Assignment: Exclude the pictures and repeat all of the data exactly.

Before-and-after object listings
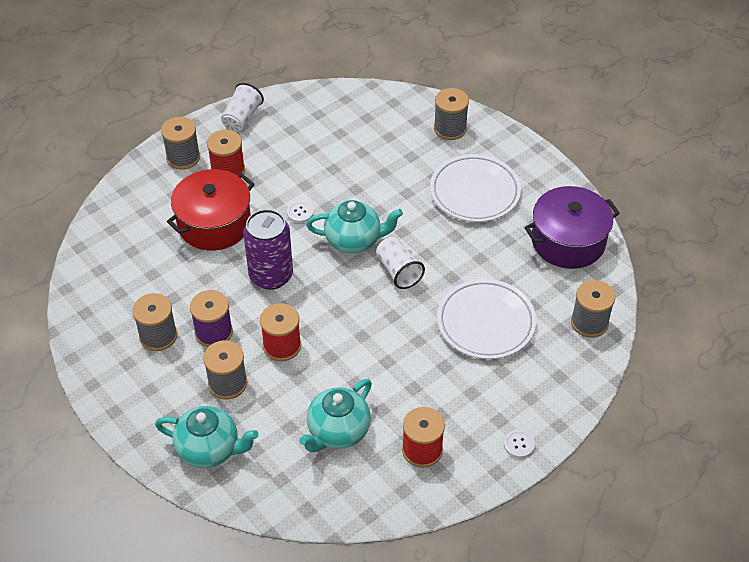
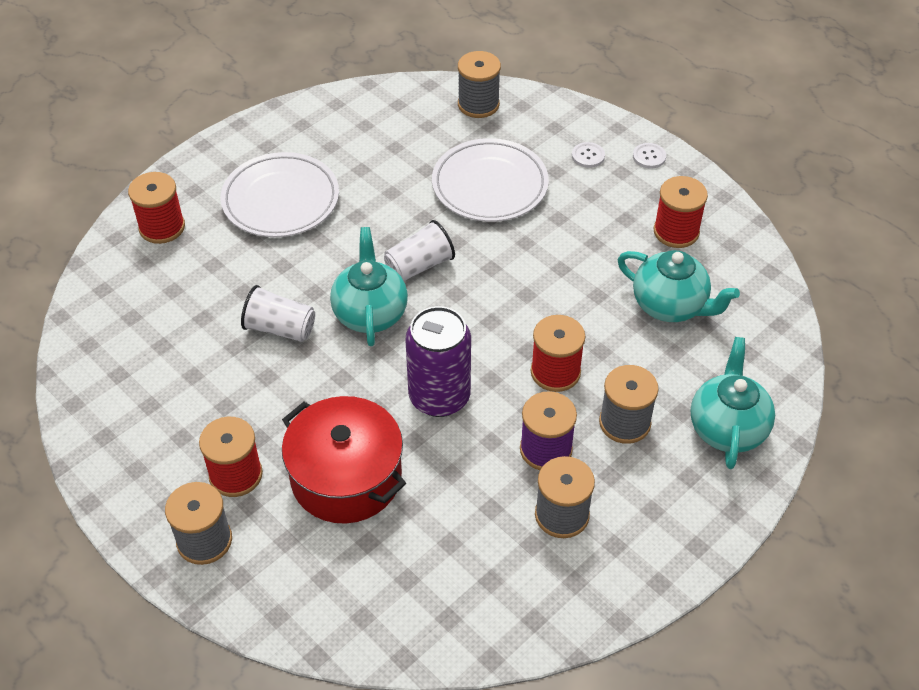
camera: 95 degrees left, 0 degrees up
(242, 118) = (117, 471): white cup -> white cup (280, 328)
(300, 212) = (321, 376): white button -> white button (588, 156)
(450, 128) = (162, 227): grey spool -> red spool
(568, 241) = (360, 119): purple pot -> none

Your solution:
camera: 95 degrees left, 0 degrees up
(242, 118) = (117, 471): white cup -> white cup (280, 328)
(300, 212) = (321, 376): white button -> white button (588, 156)
(450, 128) = (162, 227): grey spool -> red spool
(568, 241) = (360, 119): purple pot -> none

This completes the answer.